▶ _INSTRUCTIONS FOR THE TASK_
Please copy every line from the records below that contains the string "green".

▶ _EXERCISE INPUTS_
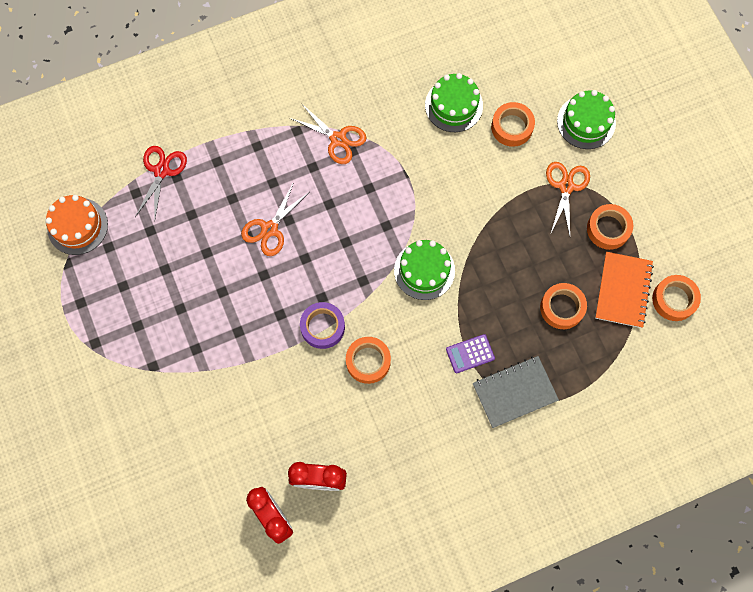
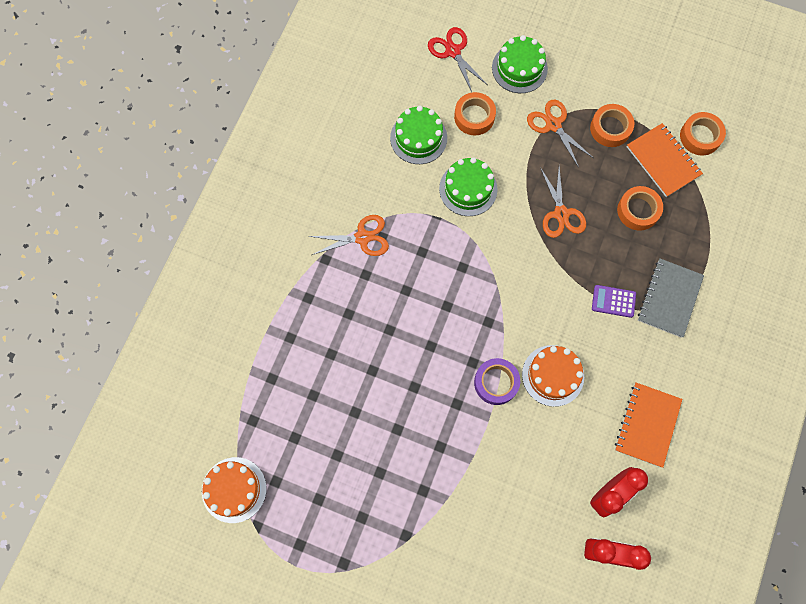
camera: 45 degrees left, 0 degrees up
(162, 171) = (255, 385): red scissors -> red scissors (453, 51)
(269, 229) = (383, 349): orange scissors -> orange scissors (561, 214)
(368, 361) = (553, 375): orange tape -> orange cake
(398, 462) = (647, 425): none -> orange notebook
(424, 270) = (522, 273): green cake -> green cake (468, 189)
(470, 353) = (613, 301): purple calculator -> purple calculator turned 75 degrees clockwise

--

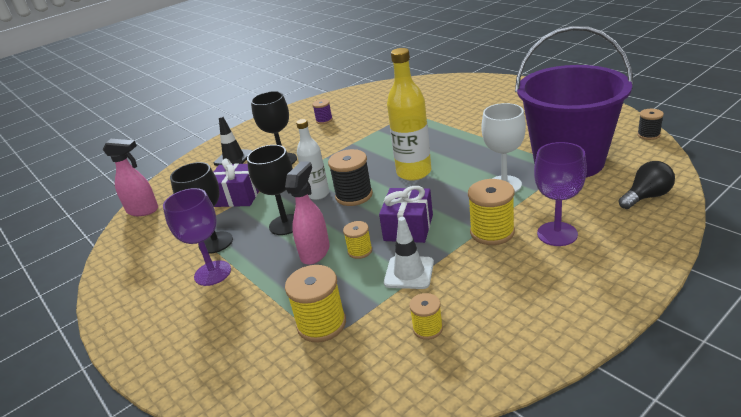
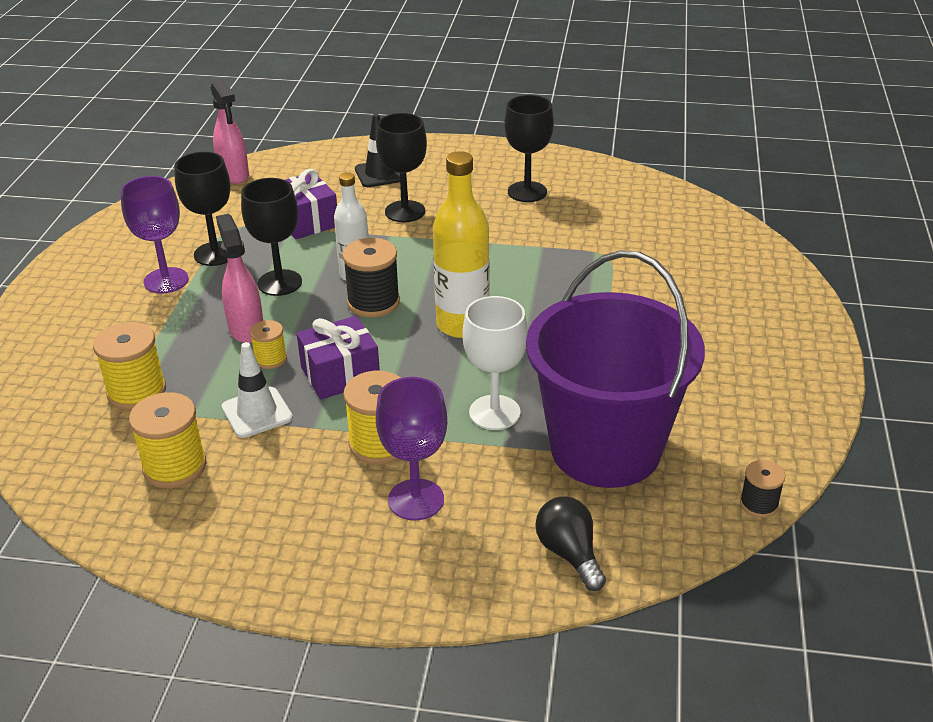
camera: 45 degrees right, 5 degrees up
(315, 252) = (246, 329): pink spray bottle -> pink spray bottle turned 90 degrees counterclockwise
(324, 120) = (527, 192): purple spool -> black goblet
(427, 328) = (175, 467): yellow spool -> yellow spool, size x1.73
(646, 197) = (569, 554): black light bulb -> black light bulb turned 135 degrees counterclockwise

* * *

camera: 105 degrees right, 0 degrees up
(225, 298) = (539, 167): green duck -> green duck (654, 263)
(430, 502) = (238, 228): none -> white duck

▶ _PROBLEM SOLUTION_
(424, 270) = (522, 273): green cake -> green cake (468, 189)
(225, 298) = (539, 167): green duck -> green duck (654, 263)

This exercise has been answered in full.